■ **GIVEN DATA**:
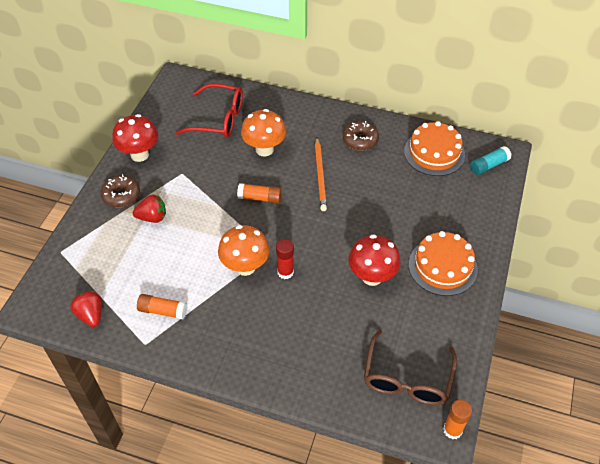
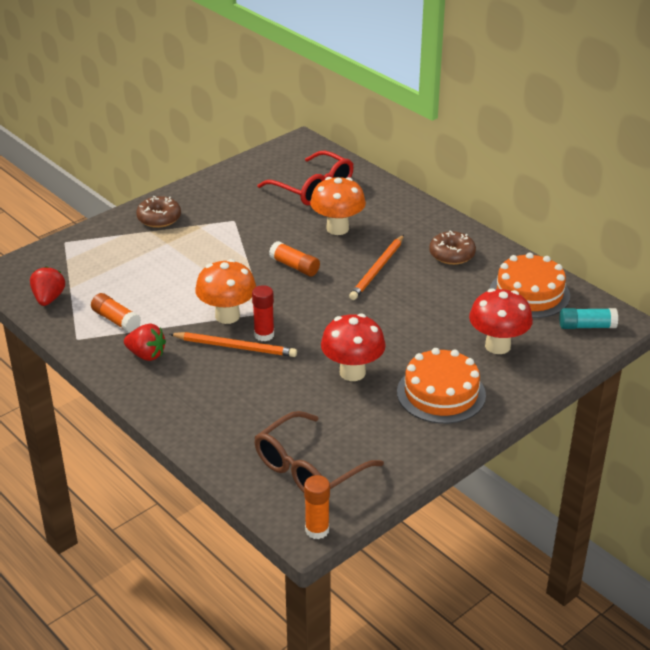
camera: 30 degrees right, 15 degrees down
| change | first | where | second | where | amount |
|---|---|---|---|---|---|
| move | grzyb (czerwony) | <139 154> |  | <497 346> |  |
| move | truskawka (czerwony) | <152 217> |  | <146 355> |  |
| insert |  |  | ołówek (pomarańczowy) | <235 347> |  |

■ **TASK STATEMENT**:
Could you reproduce, exactly as written, the lines running from the one with "move | truskawka" to the end of the entries above?

■ **ANSWER FOR THE TASK**:
| move | truskawka (czerwony) | <152 217> |  | <146 355> |  |
| insert |  |  | ołówek (pomarańczowy) | <235 347> |  |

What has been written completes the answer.